[What you should do] Wherever the string "white" turns up in the data, copy the whole line.

[Records for the task]

=-=-=

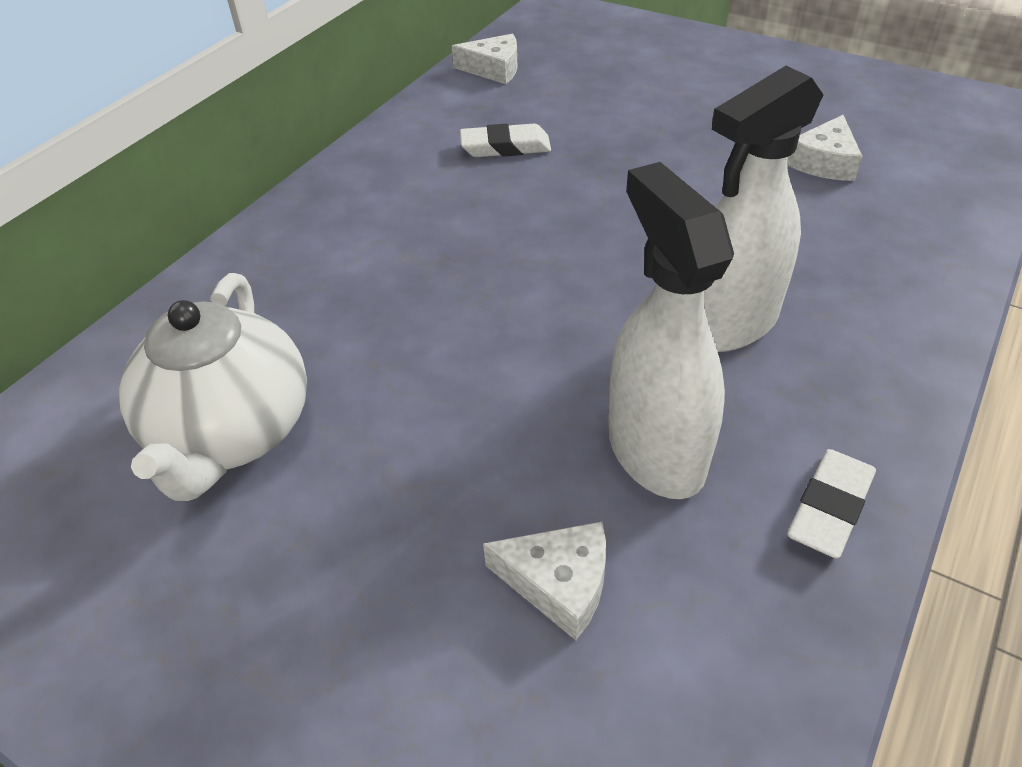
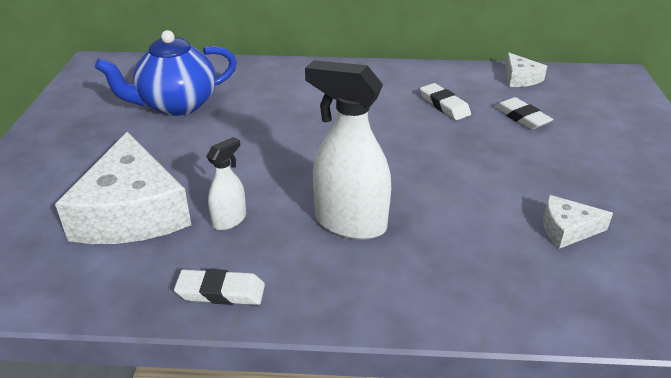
camera: 60 degrees right, 10 degrees down
(232, 433) = (176, 105): white teapot -> blue teapot
(559, 583) = (132, 212): white cheese -> white cheese, size x2.11
(584, 103) = (521, 117): none -> white eraser
(655, 451) = (229, 220): white spray bottle -> white spray bottle, size x0.52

=-=-=

[Answer box]
(232, 433) = (176, 105): white teapot -> blue teapot
(559, 583) = (132, 212): white cheese -> white cheese, size x2.11
(584, 103) = (521, 117): none -> white eraser
(655, 451) = (229, 220): white spray bottle -> white spray bottle, size x0.52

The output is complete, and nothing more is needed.